● **THE DATA**
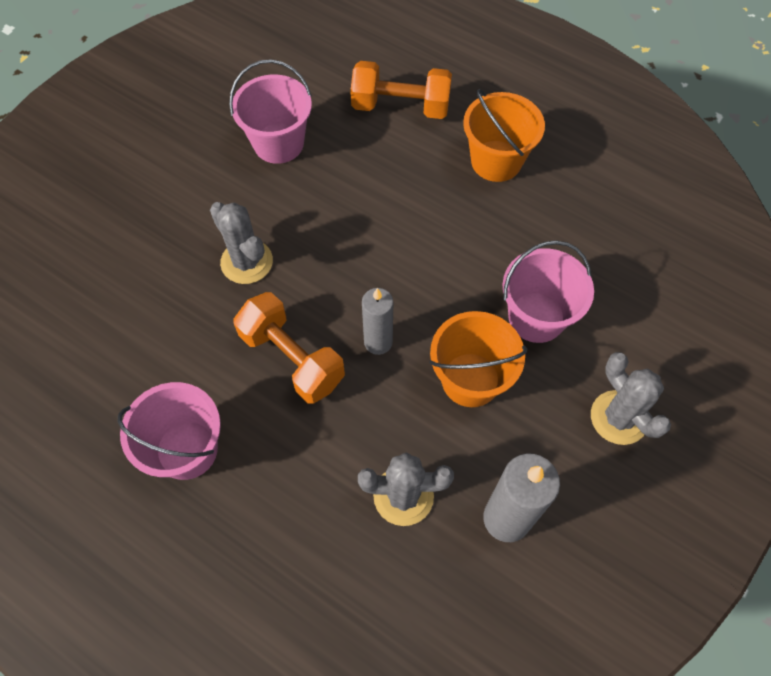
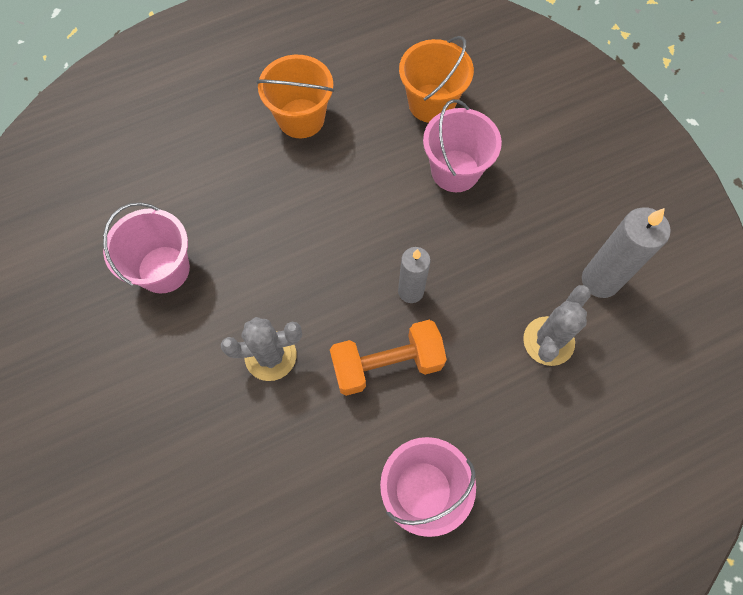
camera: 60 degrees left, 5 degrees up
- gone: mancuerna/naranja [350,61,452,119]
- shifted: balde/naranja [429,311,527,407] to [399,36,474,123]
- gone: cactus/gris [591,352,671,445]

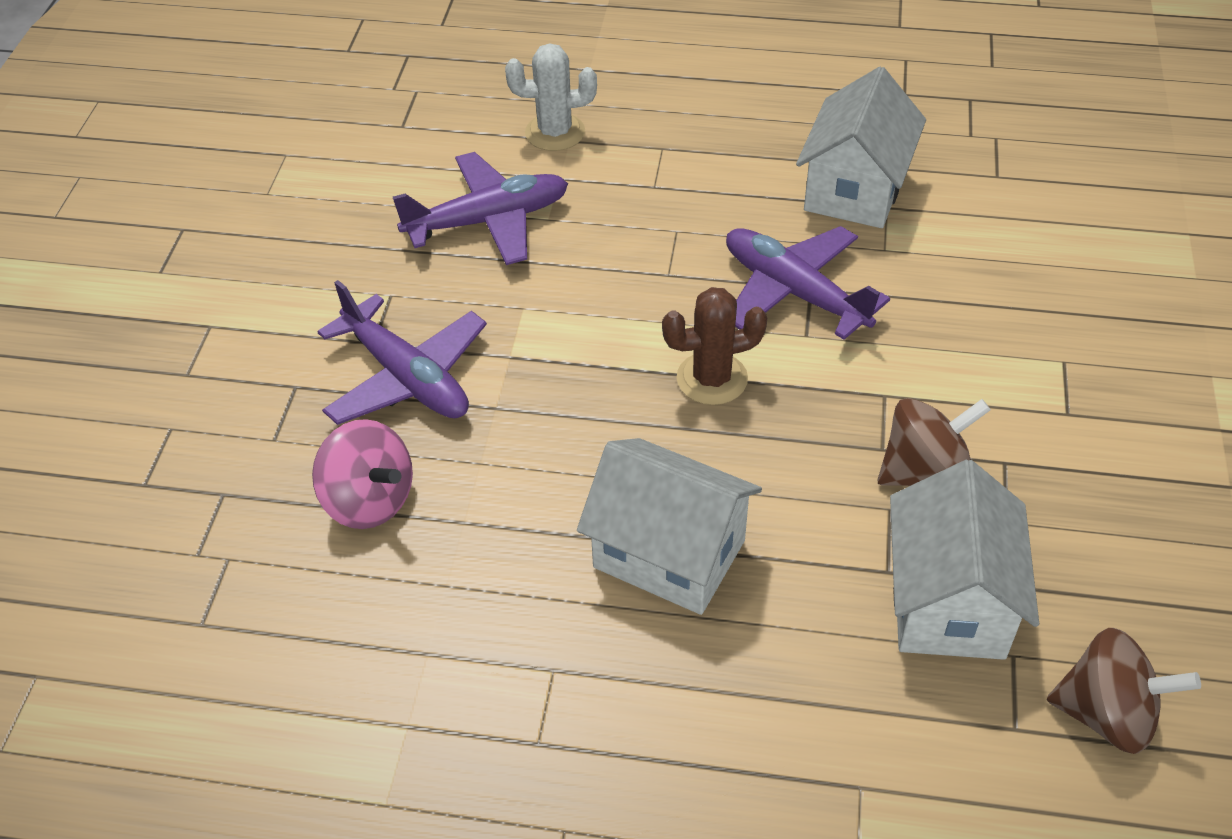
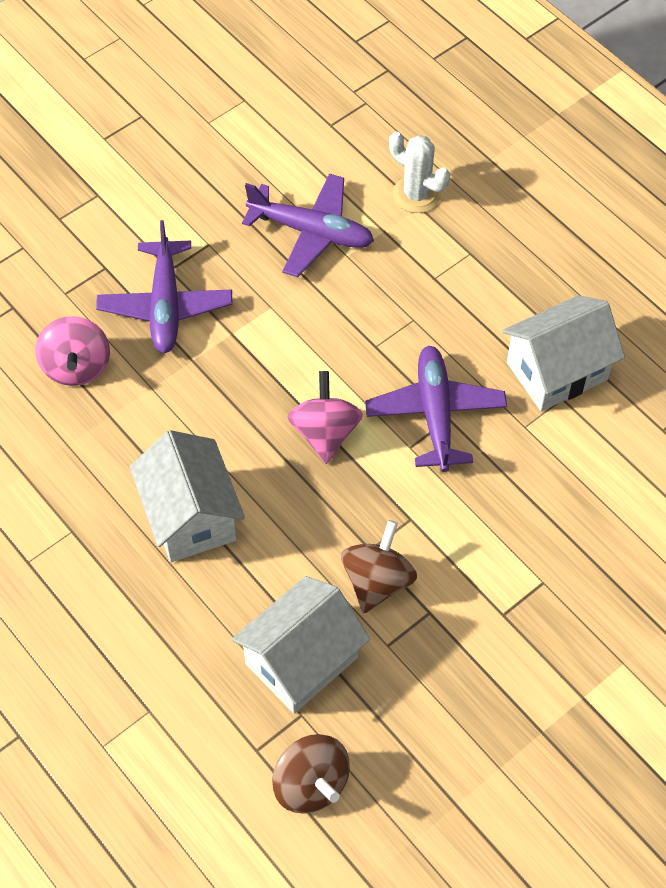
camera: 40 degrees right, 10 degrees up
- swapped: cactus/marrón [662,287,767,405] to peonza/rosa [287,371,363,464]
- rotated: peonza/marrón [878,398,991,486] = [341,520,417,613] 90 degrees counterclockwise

● **WORK INSTRUCTIONS**
In your copy, leave out the pictures and reproduce the material above exactly.

● **WRITTEN ANSWER**
camera: 60 degrees left, 5 degrees up
- gone: mancuerna/naranja [350,61,452,119]
- shifted: balde/naranja [429,311,527,407] to [399,36,474,123]
- gone: cactus/gris [591,352,671,445]

camera: 40 degrees right, 10 degrees up
- swapped: cactus/marrón [662,287,767,405] to peonza/rosa [287,371,363,464]
- rotated: peonza/marrón [878,398,991,486] = [341,520,417,613] 90 degrees counterclockwise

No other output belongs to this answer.